====== Task inputs
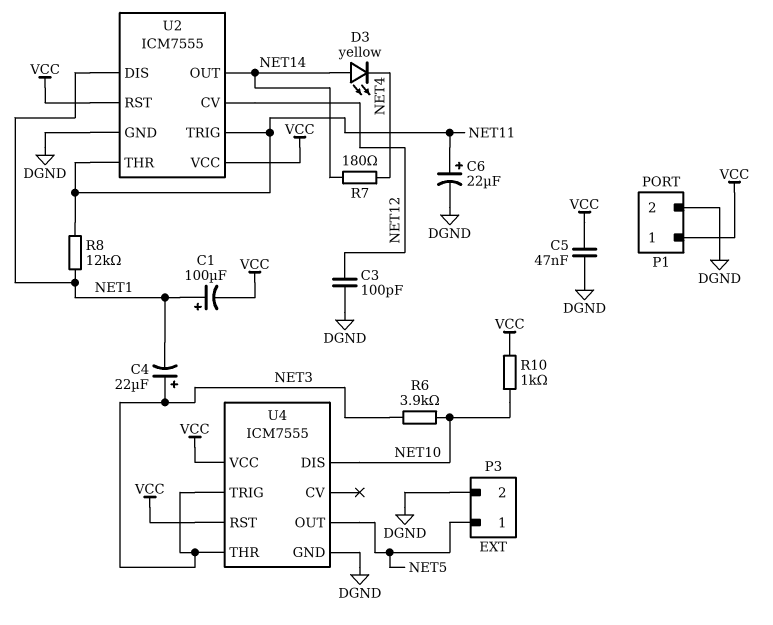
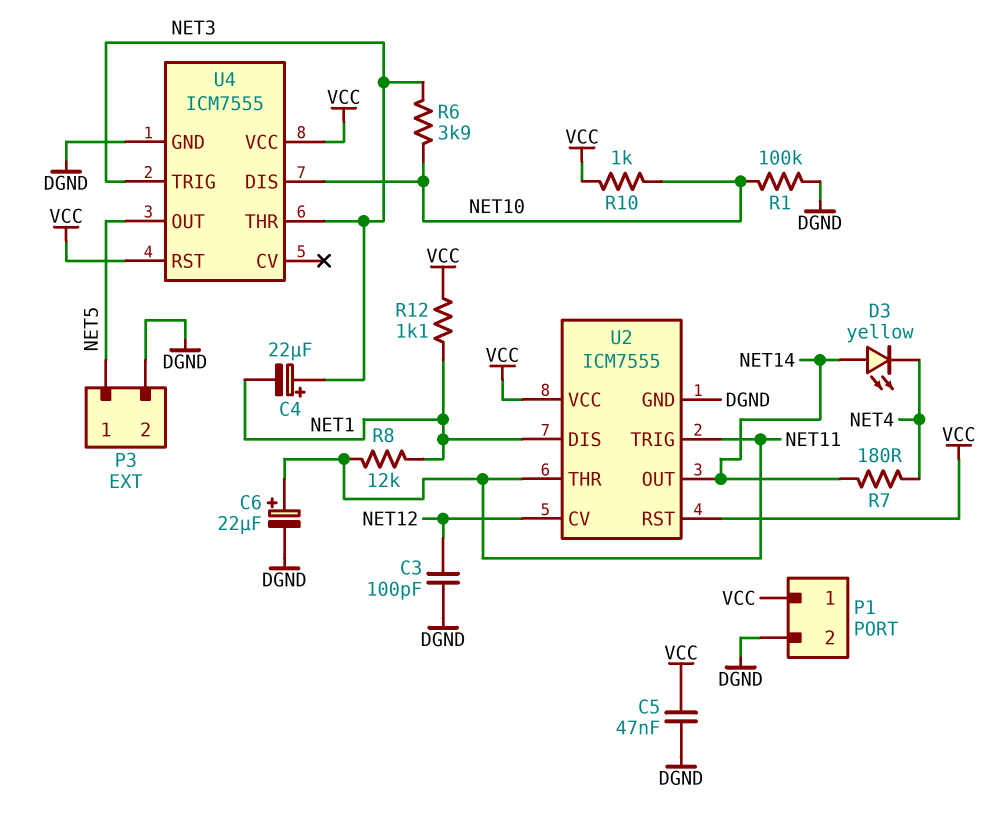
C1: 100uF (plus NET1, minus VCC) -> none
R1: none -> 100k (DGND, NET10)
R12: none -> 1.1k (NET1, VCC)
============
====== Task inputs
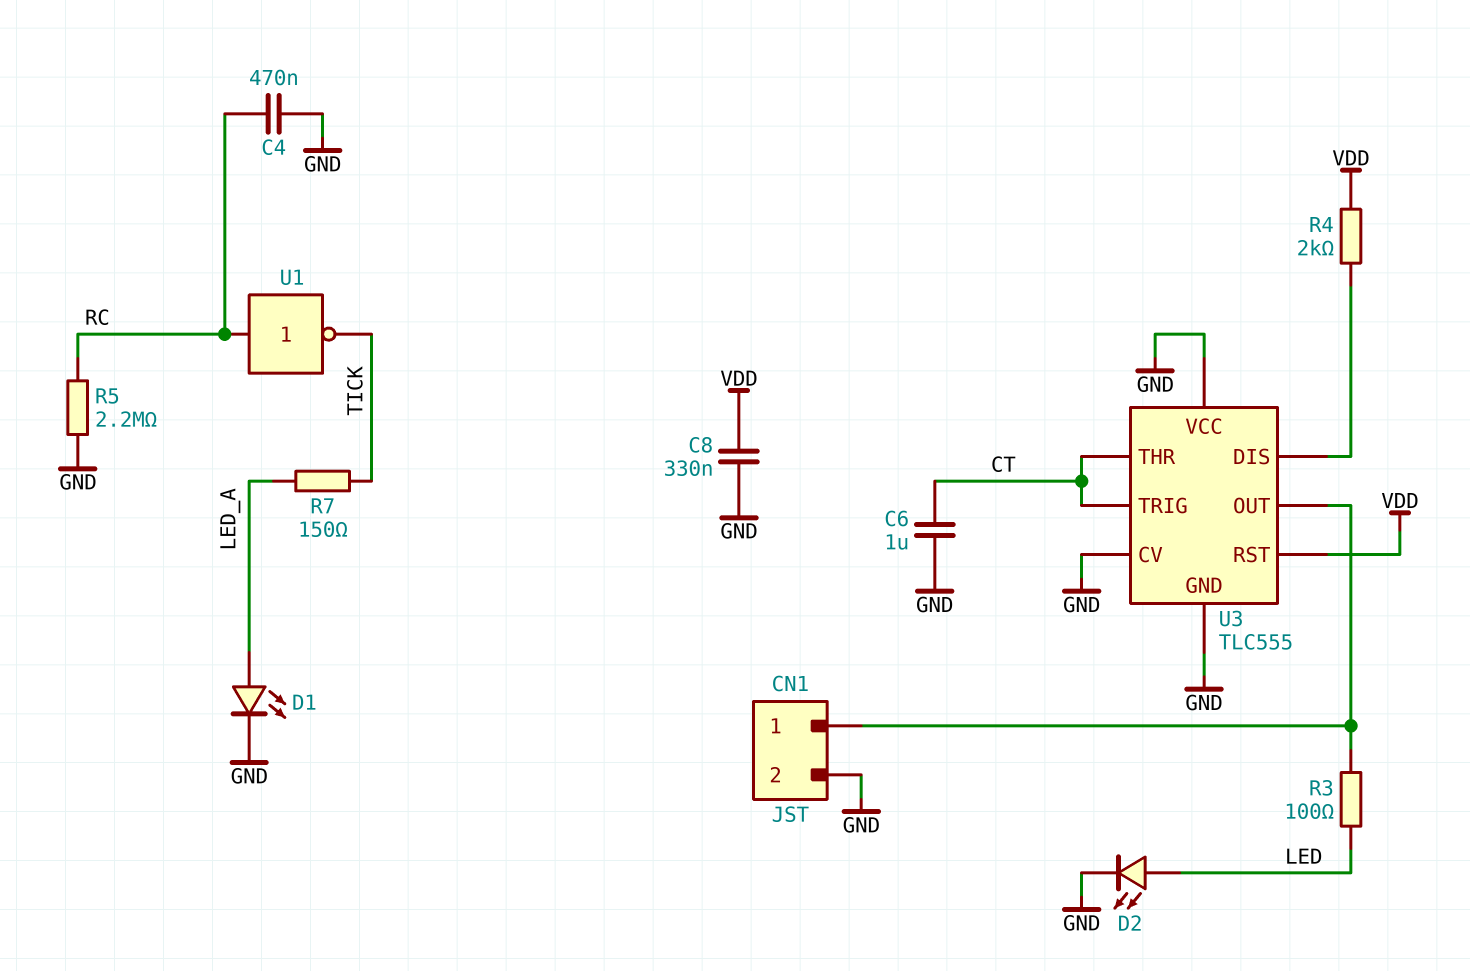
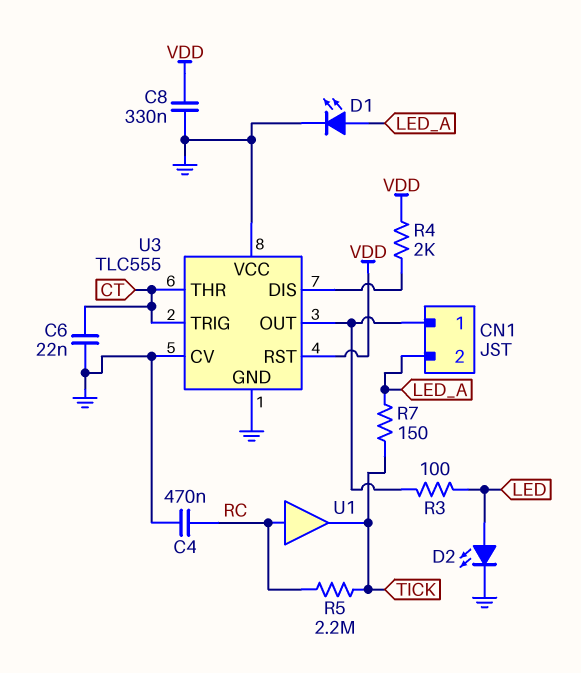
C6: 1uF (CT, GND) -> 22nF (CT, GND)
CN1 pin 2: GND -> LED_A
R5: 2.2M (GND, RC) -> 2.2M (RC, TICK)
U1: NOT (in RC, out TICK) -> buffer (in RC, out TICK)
============
» What you are asked to do
Using the material above, transcribe exactly the lines from the line with "C6: 1uF (CT, GND) -> 22nF (CT, GND)" to the line with "U1: NOT (in"; both count, and nothing else goes in.

» Task response
C6: 1uF (CT, GND) -> 22nF (CT, GND)
CN1 pin 2: GND -> LED_A
R5: 2.2M (GND, RC) -> 2.2M (RC, TICK)
U1: NOT (in RC, out TICK) -> buffer (in RC, out TICK)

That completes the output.